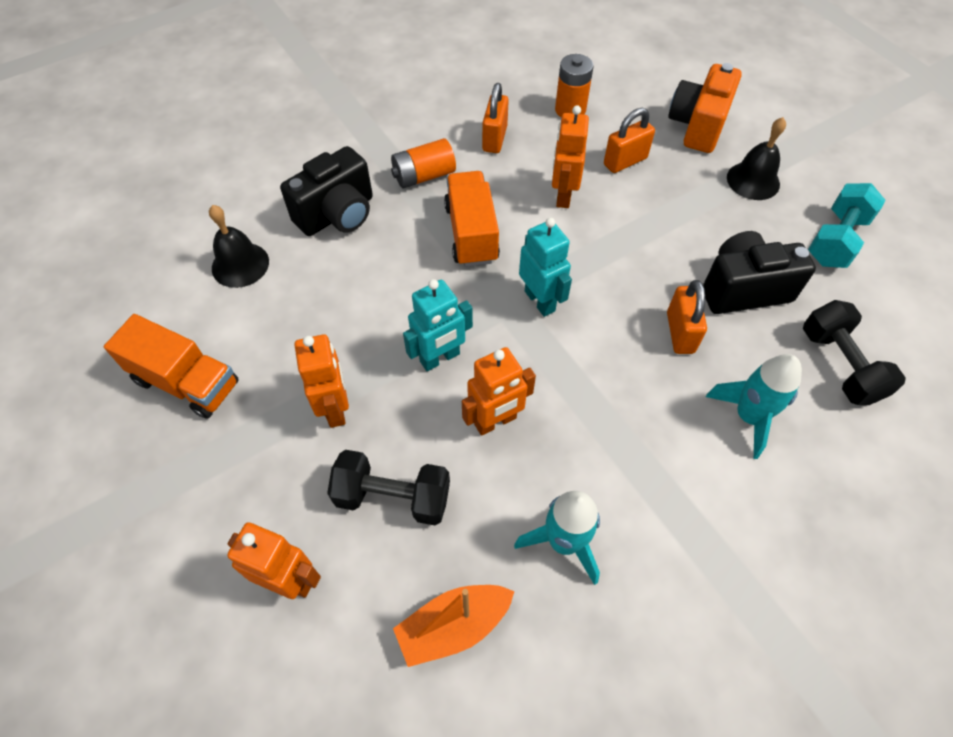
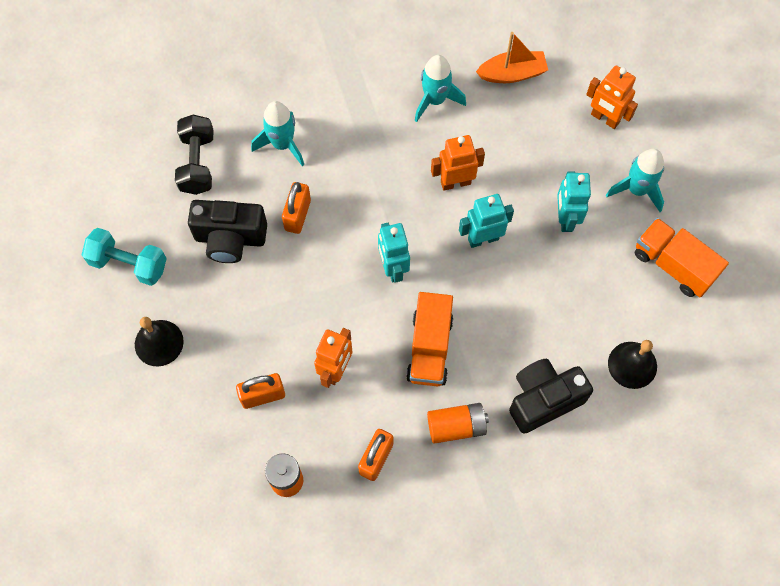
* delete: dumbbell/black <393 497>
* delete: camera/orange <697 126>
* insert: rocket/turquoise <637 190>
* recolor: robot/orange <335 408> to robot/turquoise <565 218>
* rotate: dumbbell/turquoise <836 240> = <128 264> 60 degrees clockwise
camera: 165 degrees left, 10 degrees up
■ ■ ■
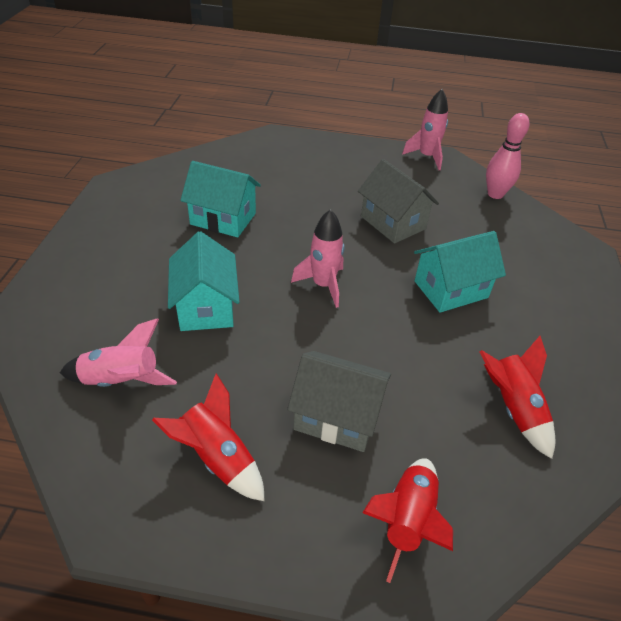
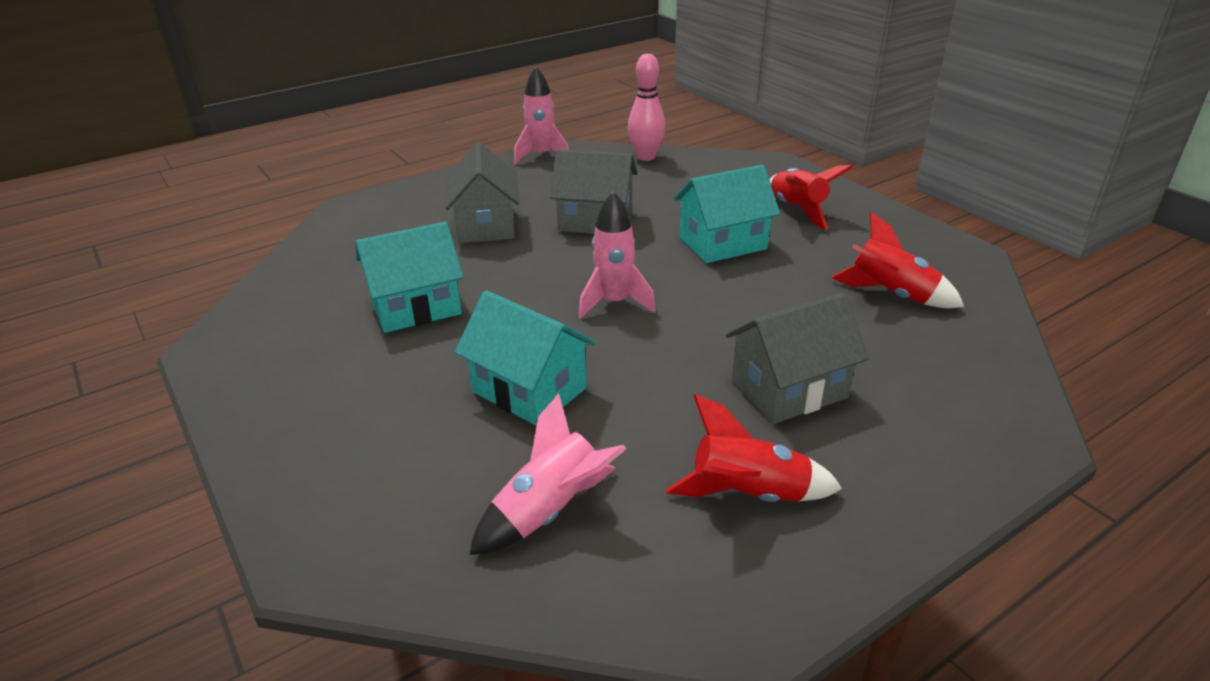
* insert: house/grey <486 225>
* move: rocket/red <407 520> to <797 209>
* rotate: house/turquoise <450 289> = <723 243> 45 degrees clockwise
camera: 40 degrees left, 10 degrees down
■ ■ ■
Once you find the line with "dumbbell/black <393 497>" above, print it and every line after it up to and including the line with "camera: 165 degrees left, 10 degrees up", exactly as written and nothing else.

* delete: dumbbell/black <393 497>
* delete: camera/orange <697 126>
* insert: rocket/turquoise <637 190>
* recolor: robot/orange <335 408> to robot/turquoise <565 218>
* rotate: dumbbell/turquoise <836 240> = <128 264> 60 degrees clockwise
camera: 165 degrees left, 10 degrees up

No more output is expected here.